Problem to solve -
Look below for the line containing "orange mouse: none" and the line containing "red mug: [268,71,388,245]"; repeat exactly those two lines and all lines between them, and nothing else.
Records to process Block Start
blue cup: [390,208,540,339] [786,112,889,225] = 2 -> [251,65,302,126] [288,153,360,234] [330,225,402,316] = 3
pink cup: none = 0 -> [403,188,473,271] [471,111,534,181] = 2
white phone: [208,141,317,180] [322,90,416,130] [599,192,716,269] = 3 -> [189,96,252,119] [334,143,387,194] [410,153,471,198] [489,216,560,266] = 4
Records to process Block End
Records to process Block Start
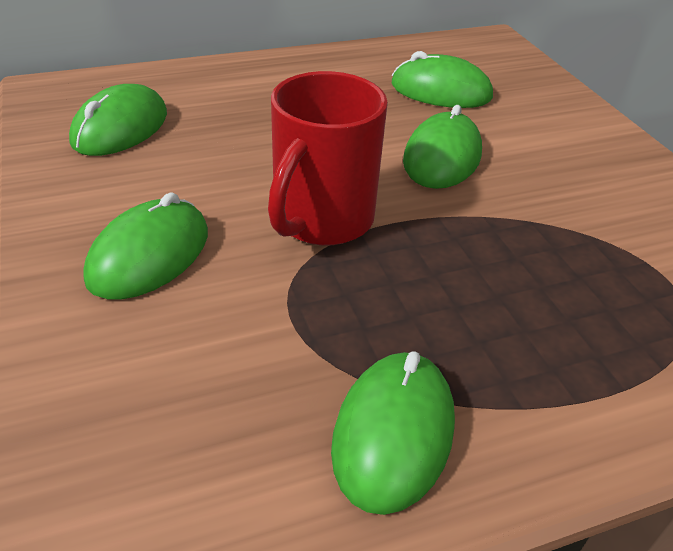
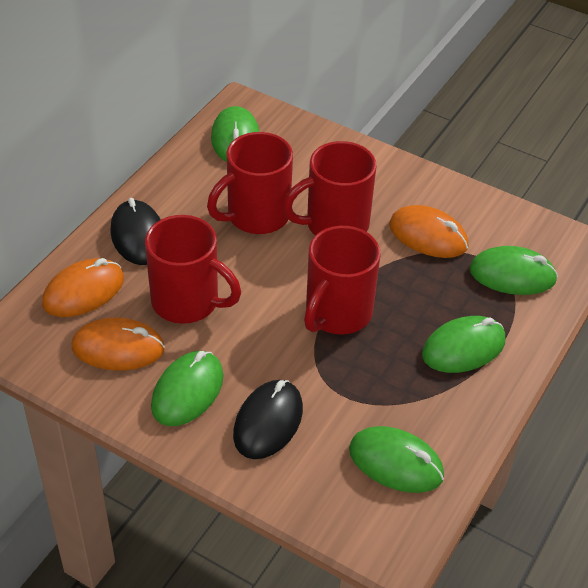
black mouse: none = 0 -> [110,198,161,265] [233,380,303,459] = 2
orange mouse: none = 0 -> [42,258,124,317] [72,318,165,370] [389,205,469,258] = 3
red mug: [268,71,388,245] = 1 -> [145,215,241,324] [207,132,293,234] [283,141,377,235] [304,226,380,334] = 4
Records to process Block End
Records to process Block Start
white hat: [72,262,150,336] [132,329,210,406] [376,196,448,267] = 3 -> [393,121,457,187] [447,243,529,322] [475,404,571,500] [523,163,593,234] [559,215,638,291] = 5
Records to process Block End
Solution to the exercise -
orange mouse: none = 0 -> [42,258,124,317] [72,318,165,370] [389,205,469,258] = 3
red mug: [268,71,388,245] = 1 -> [145,215,241,324] [207,132,293,234] [283,141,377,235] [304,226,380,334] = 4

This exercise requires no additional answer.